• **ABOUT THIS TASK**
Find the string "VMID" in the records. Copy each line that has it.

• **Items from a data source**
▬▬▬▬▬▬

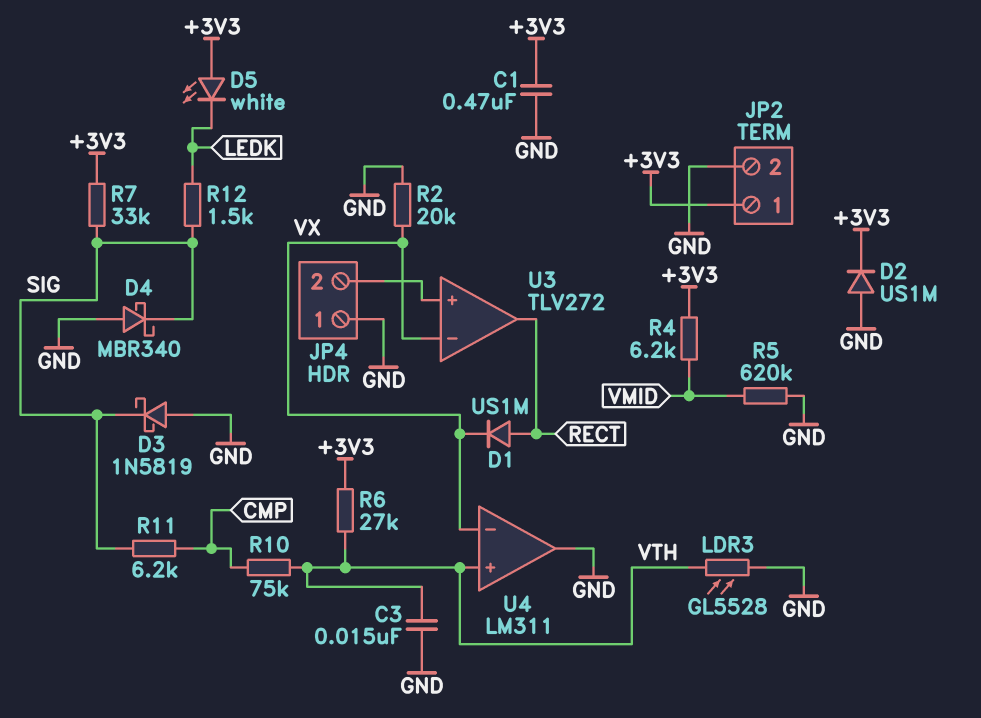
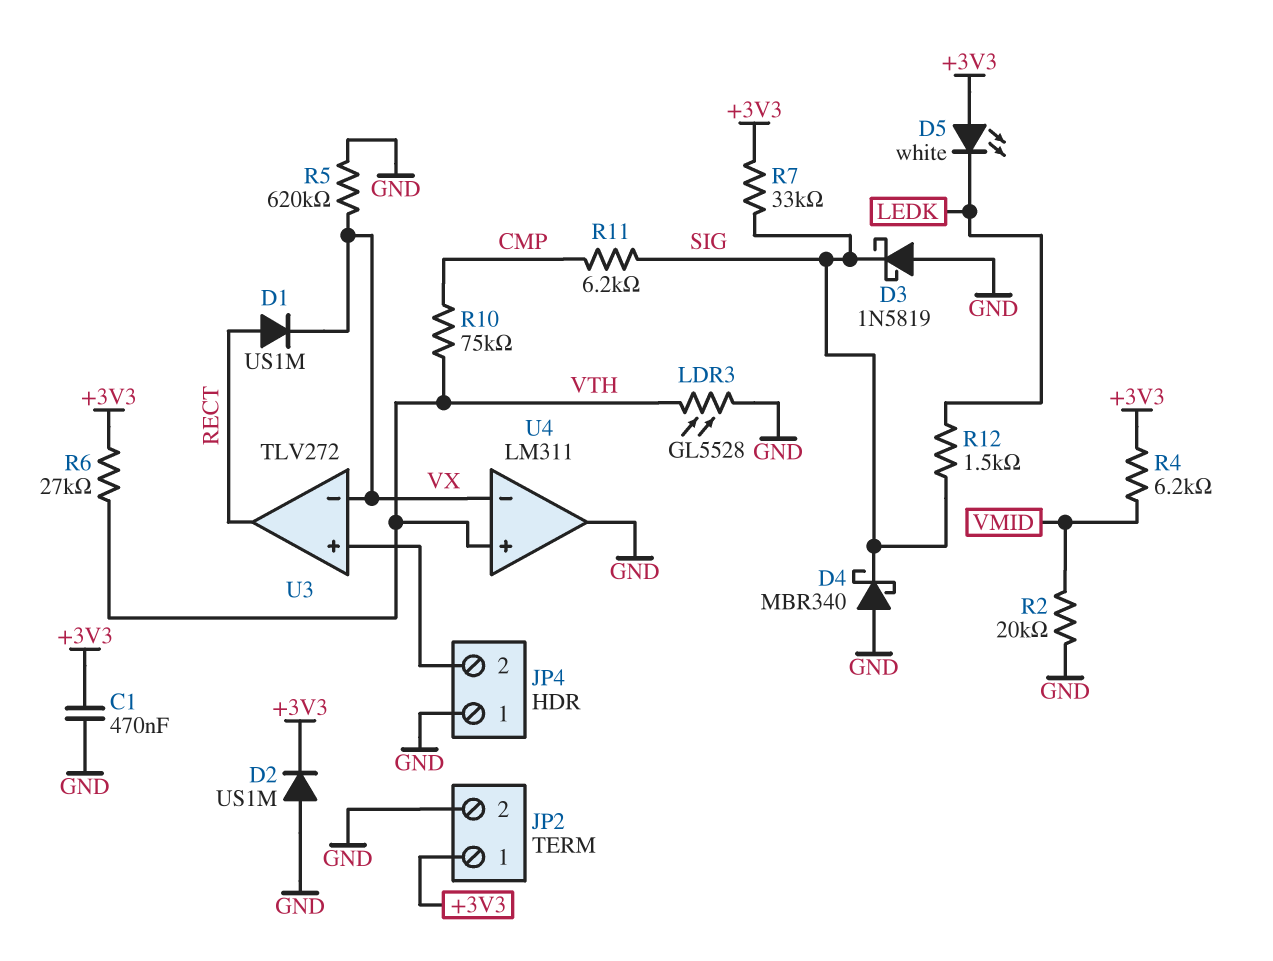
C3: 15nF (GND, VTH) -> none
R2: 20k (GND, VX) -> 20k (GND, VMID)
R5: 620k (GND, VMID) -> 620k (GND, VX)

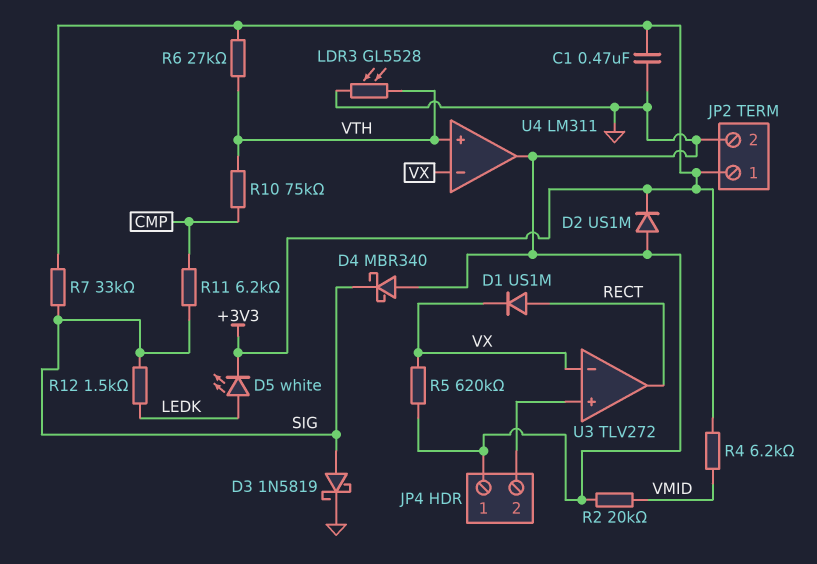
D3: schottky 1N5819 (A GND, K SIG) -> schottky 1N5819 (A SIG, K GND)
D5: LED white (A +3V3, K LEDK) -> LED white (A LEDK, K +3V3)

▬▬▬▬▬▬

• **REPLY TO THE TASK**
R2: 20k (GND, VX) -> 20k (GND, VMID)
R5: 620k (GND, VMID) -> 620k (GND, VX)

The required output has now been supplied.